▸ **Record excerpts**:
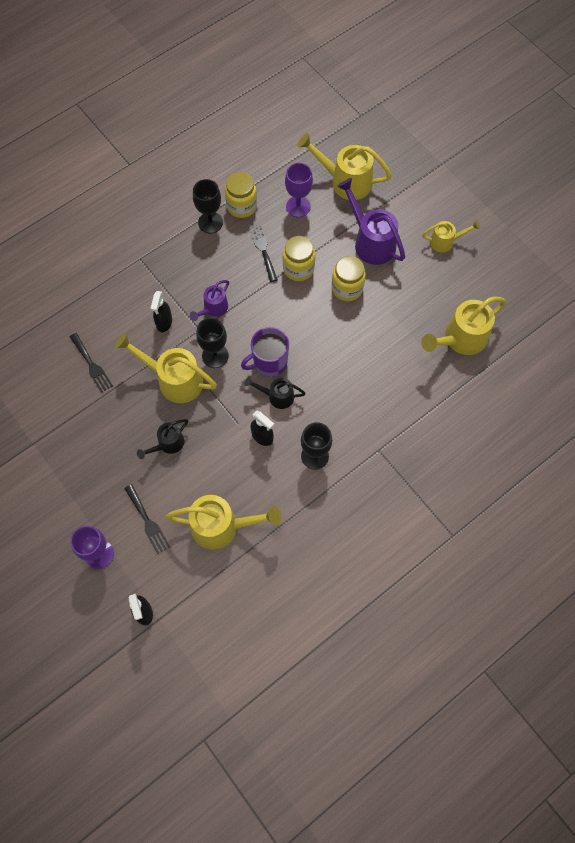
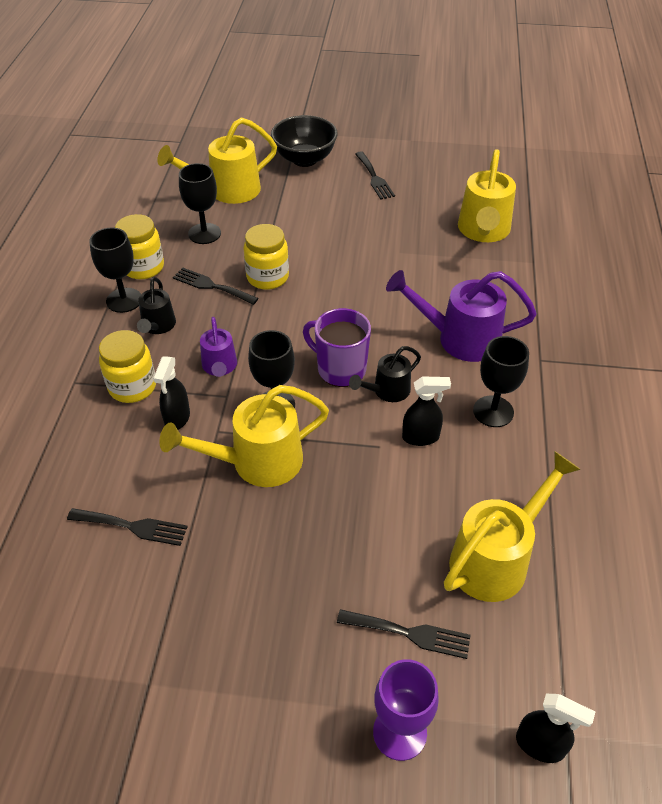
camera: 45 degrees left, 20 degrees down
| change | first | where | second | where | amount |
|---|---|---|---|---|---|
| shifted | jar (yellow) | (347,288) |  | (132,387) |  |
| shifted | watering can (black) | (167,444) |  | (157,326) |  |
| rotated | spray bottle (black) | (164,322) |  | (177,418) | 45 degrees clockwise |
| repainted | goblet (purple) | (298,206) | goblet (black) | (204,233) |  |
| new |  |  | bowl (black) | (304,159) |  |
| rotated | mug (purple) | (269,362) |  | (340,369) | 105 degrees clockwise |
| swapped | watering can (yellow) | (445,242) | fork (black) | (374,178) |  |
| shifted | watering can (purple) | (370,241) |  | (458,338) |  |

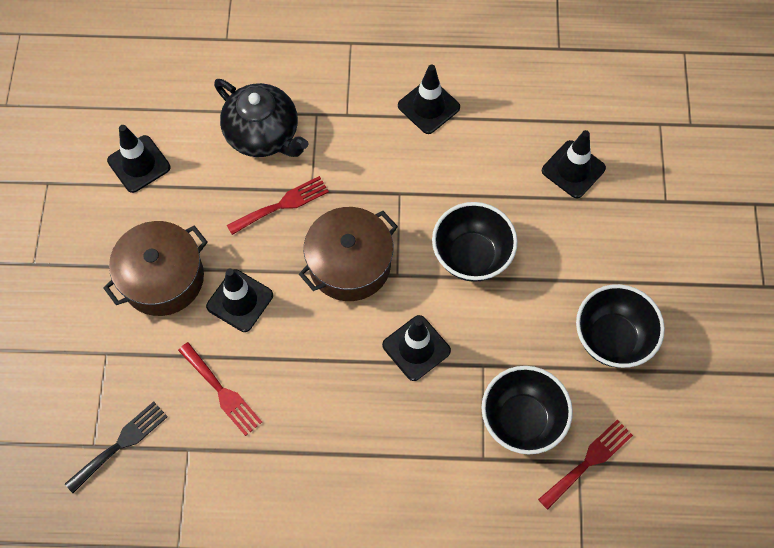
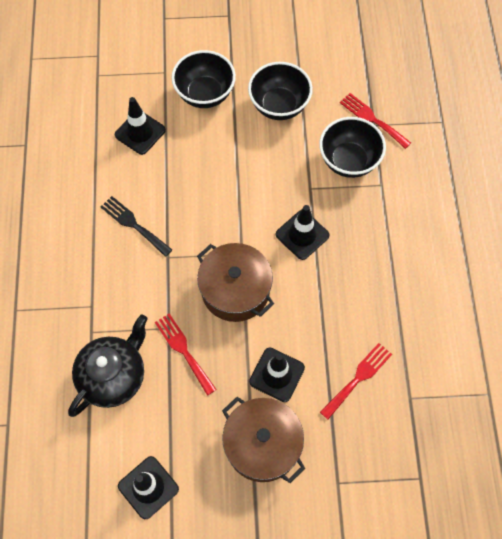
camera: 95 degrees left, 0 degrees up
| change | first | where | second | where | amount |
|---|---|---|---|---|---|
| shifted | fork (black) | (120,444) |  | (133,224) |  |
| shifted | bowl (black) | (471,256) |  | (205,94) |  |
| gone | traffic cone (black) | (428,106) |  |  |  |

▸ **Exercise directions**:
Since the pictures are not wanted, repeat only the rest of the material, exactly as given.

▸ **Task solution**:
camera: 45 degrees left, 20 degrees down
| change | first | where | second | where | amount |
|---|---|---|---|---|---|
| shifted | jar (yellow) | (347,288) |  | (132,387) |  |
| shifted | watering can (black) | (167,444) |  | (157,326) |  |
| rotated | spray bottle (black) | (164,322) |  | (177,418) | 45 degrees clockwise |
| repainted | goblet (purple) | (298,206) | goblet (black) | (204,233) |  |
| new |  |  | bowl (black) | (304,159) |  |
| rotated | mug (purple) | (269,362) |  | (340,369) | 105 degrees clockwise |
| swapped | watering can (yellow) | (445,242) | fork (black) | (374,178) |  |
| shifted | watering can (purple) | (370,241) |  | (458,338) |  |

camera: 95 degrees left, 0 degrees up
| change | first | where | second | where | amount |
|---|---|---|---|---|---|
| shifted | fork (black) | (120,444) |  | (133,224) |  |
| shifted | bowl (black) | (471,256) |  | (205,94) |  |
| gone | traffic cone (black) | (428,106) |  |  |  |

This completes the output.